Task details: A verbatim reproduction of the lines below, from the line containing "cyan plate C10" through the line containing "lime plate E3", both ends included, is the whole required output.

Data to use:
Segment Open

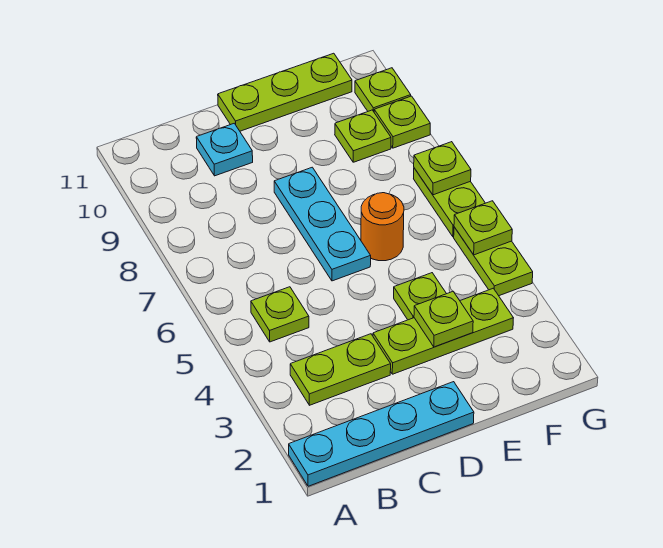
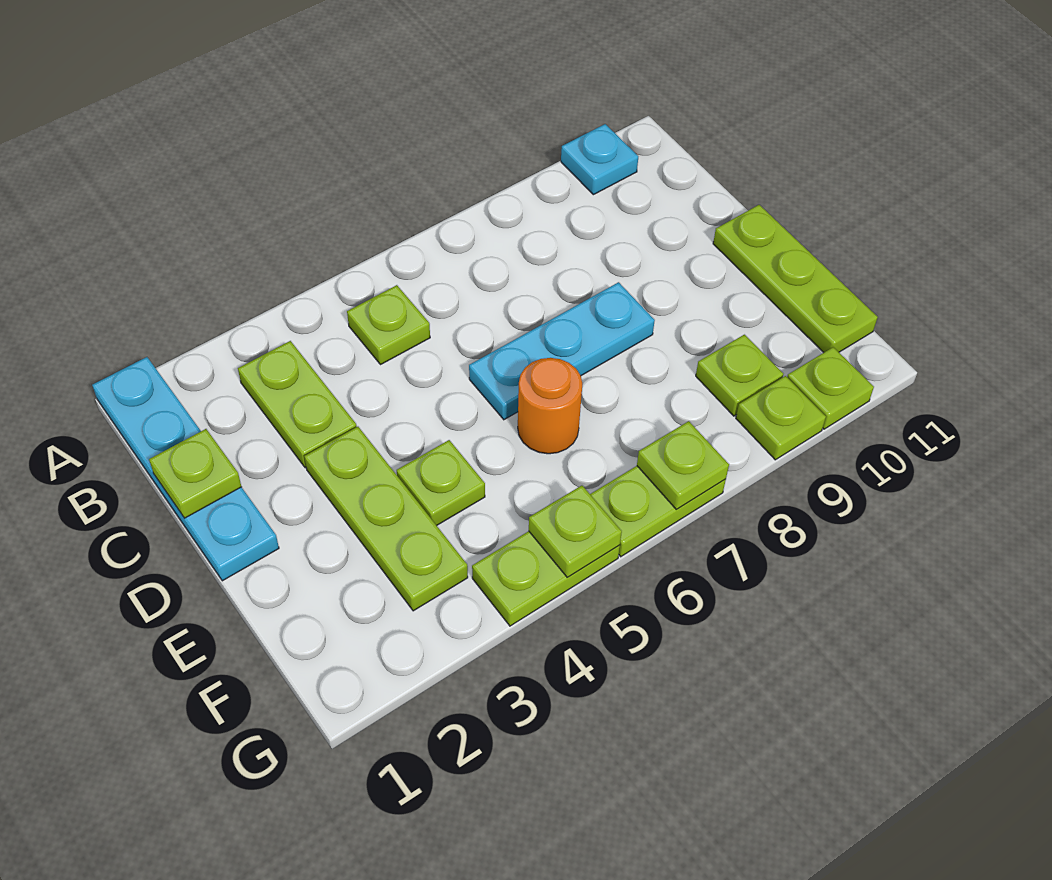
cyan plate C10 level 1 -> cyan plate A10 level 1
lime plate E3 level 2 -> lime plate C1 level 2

Segment Closed
Segment Open

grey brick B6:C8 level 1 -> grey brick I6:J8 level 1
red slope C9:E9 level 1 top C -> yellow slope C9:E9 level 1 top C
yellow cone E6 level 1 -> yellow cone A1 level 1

Segment Closed

Final answer:
cyan plate C10 level 1 -> cyan plate A10 level 1
lime plate E3 level 2 -> lime plate C1 level 2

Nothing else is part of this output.